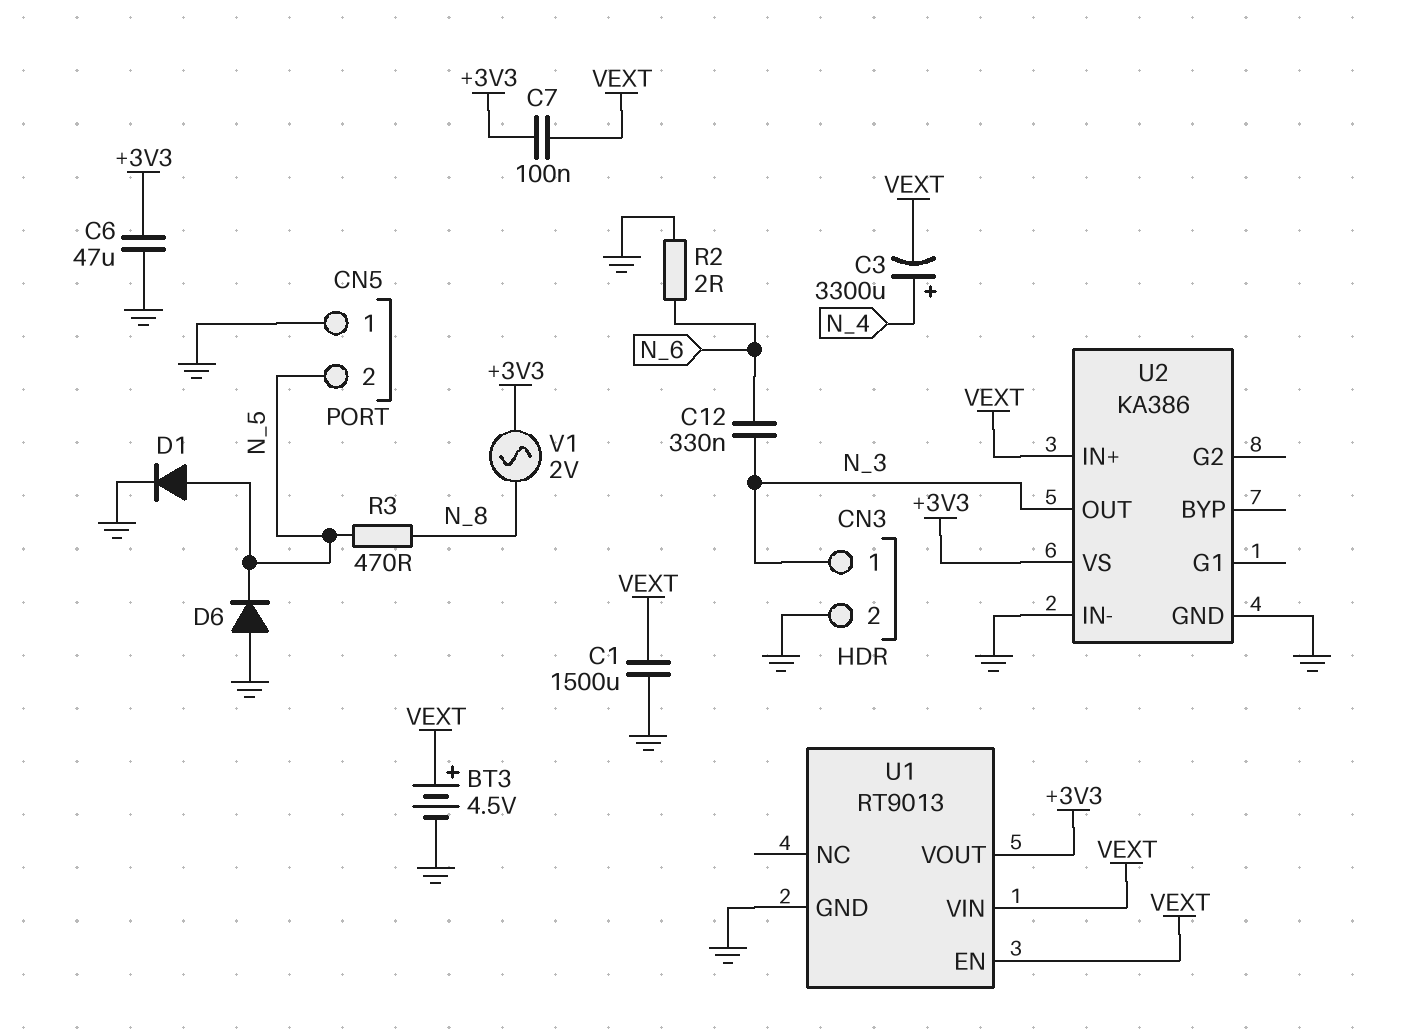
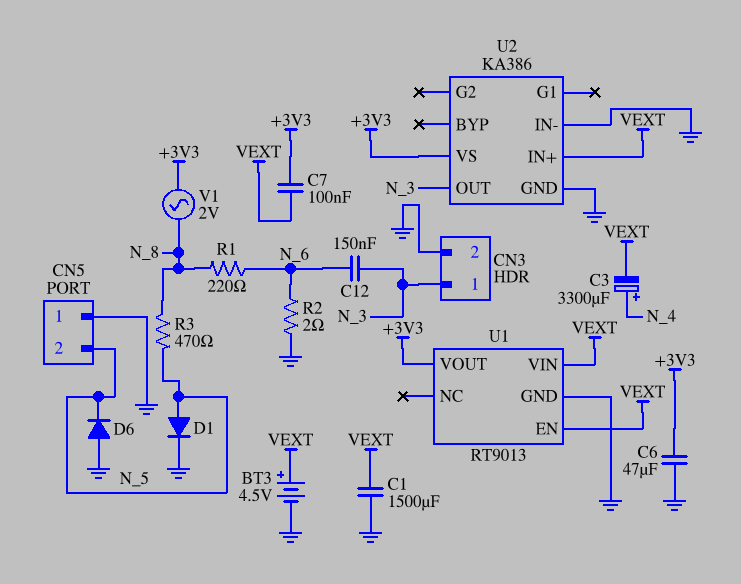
C12: 330nF (N_3, N_6) -> 150nF (N_3, N_6)
R1: none -> 220 (N_6, N_8)

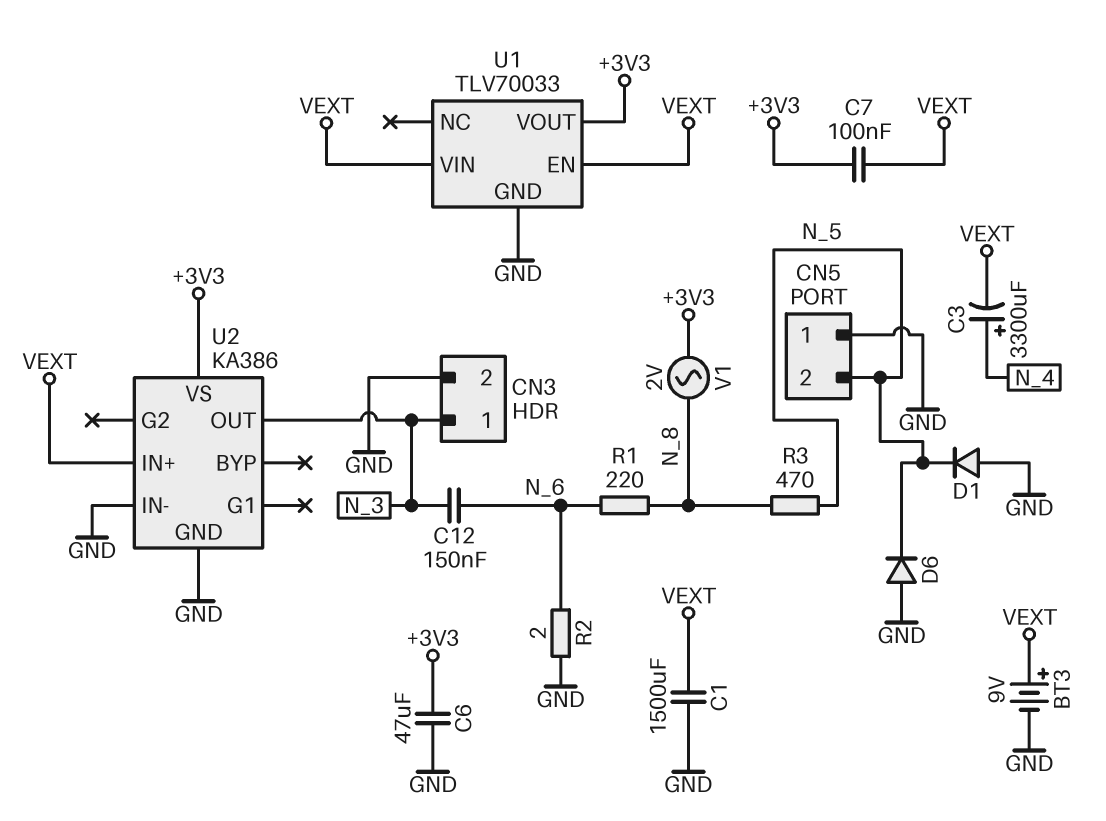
BT3: 4.5V (plus VEXT, minus GND) -> 9V (plus VEXT, minus GND)
D1: diode (A N_5, K GND) -> diode (A GND, K N_5)
U1: RT9013 -> TLV70033

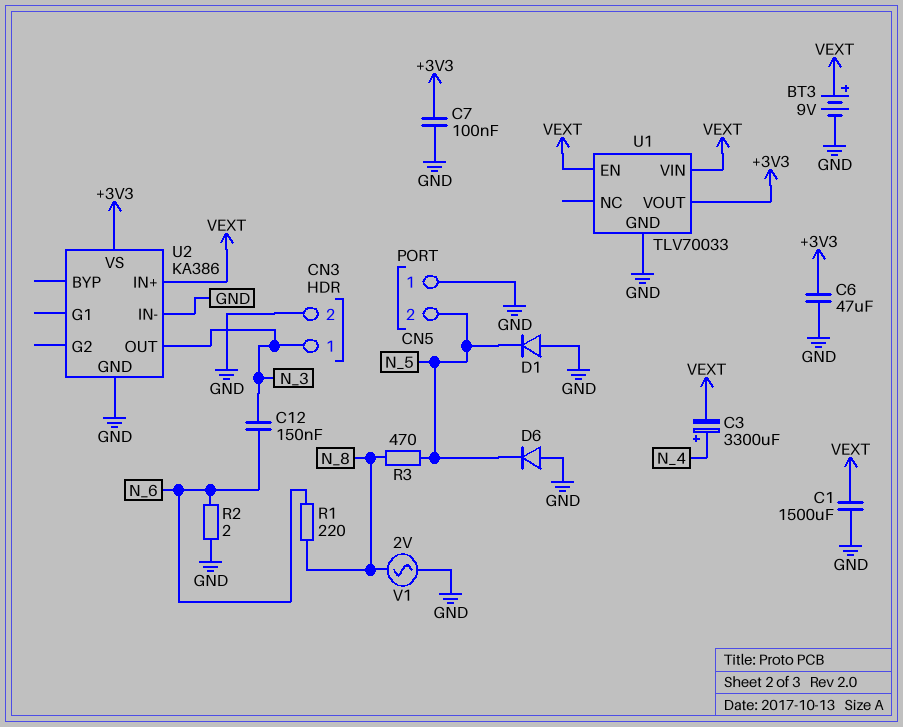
C7: 100nF (+3V3, VEXT) -> 100nF (+3V3, GND)
V1: AC 2V (+3V3, N_8) -> AC 2V (GND, N_8)

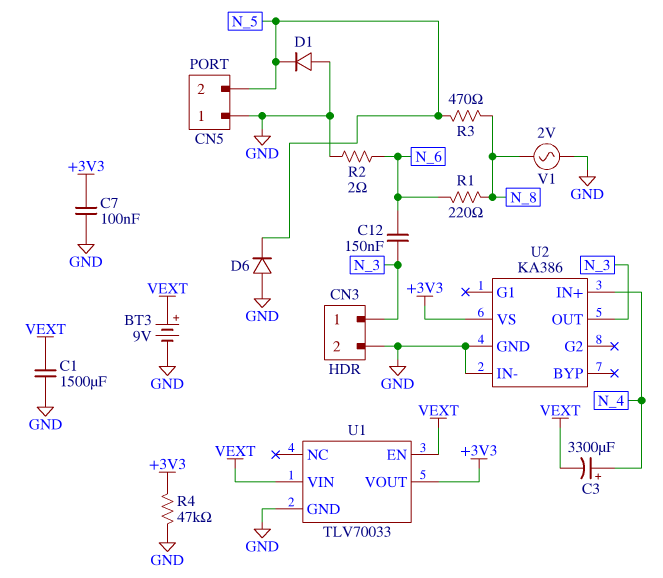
C6: 47uF (+3V3, GND) -> none
R4: none -> 47k (+3V3, GND)
U2 pin IN+: VEXT -> N_4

──────────

● WHAT TO WORK ON
From the first line to the last, copy the listing above exactly, dropping all images.

● OUTPUT FOR THIS TASK
C12: 330nF (N_3, N_6) -> 150nF (N_3, N_6)
R1: none -> 220 (N_6, N_8)

BT3: 4.5V (plus VEXT, minus GND) -> 9V (plus VEXT, minus GND)
D1: diode (A N_5, K GND) -> diode (A GND, K N_5)
U1: RT9013 -> TLV70033

C7: 100nF (+3V3, VEXT) -> 100nF (+3V3, GND)
V1: AC 2V (+3V3, N_8) -> AC 2V (GND, N_8)

C6: 47uF (+3V3, GND) -> none
R4: none -> 47k (+3V3, GND)
U2 pin IN+: VEXT -> N_4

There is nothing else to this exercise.